## DATA PROVIDED
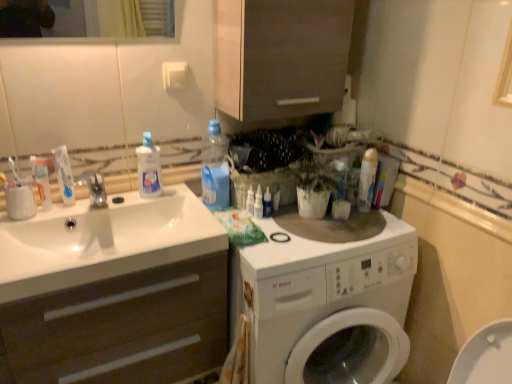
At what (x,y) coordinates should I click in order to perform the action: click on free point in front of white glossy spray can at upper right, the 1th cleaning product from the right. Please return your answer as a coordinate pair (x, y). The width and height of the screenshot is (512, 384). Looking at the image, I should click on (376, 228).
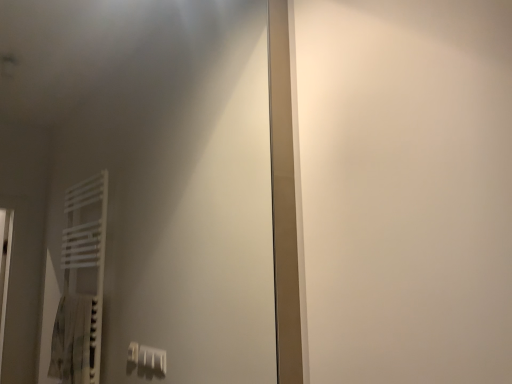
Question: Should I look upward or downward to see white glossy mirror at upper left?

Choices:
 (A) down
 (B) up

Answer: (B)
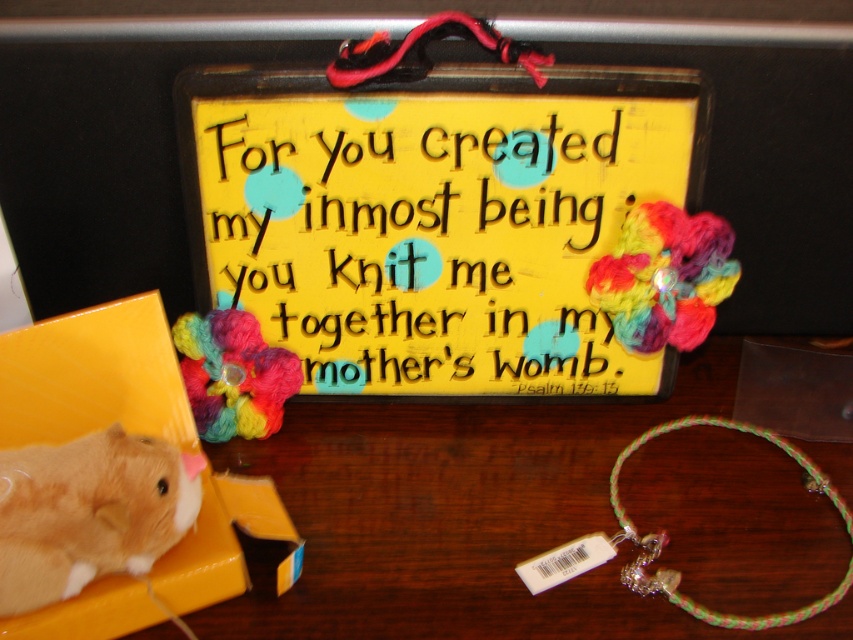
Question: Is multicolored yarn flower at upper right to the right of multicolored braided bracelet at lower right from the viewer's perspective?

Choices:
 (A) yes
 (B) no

---

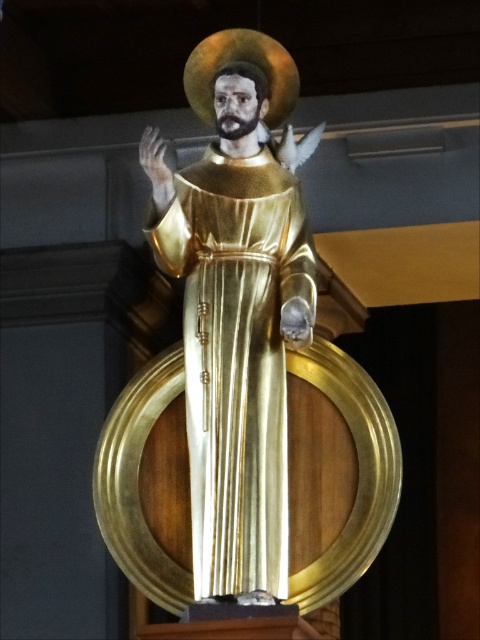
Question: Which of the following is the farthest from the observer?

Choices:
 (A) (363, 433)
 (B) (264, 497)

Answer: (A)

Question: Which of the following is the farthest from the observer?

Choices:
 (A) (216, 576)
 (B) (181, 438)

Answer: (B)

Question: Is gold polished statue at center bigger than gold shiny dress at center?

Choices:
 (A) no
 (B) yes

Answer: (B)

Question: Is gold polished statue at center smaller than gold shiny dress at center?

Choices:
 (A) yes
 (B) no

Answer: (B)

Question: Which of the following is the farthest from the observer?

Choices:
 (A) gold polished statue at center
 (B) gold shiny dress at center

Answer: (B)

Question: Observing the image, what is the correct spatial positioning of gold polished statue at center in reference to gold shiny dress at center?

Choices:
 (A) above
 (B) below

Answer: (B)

...

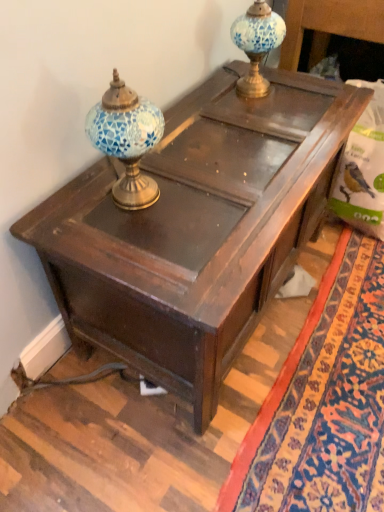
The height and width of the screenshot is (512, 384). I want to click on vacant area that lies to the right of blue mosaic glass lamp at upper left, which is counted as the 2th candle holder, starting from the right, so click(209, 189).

## GIVEN REQUEST
Return every line of the material that contains the word "white". Case matters, so a line counts only if its letters match the word's capitalization.

## RESPONSE TO THE TASK
At what (x,y) coordinates should I click in order to perform the action: click on free point in front of white glossy spray can at upper right, the 1th cleaning product from the right. Please return your answer as a coordinate pair (x, y). The width and height of the screenshot is (512, 384). Looking at the image, I should click on (376, 228).
Question: Should I look upward or downward to see white glossy mirror at upper left?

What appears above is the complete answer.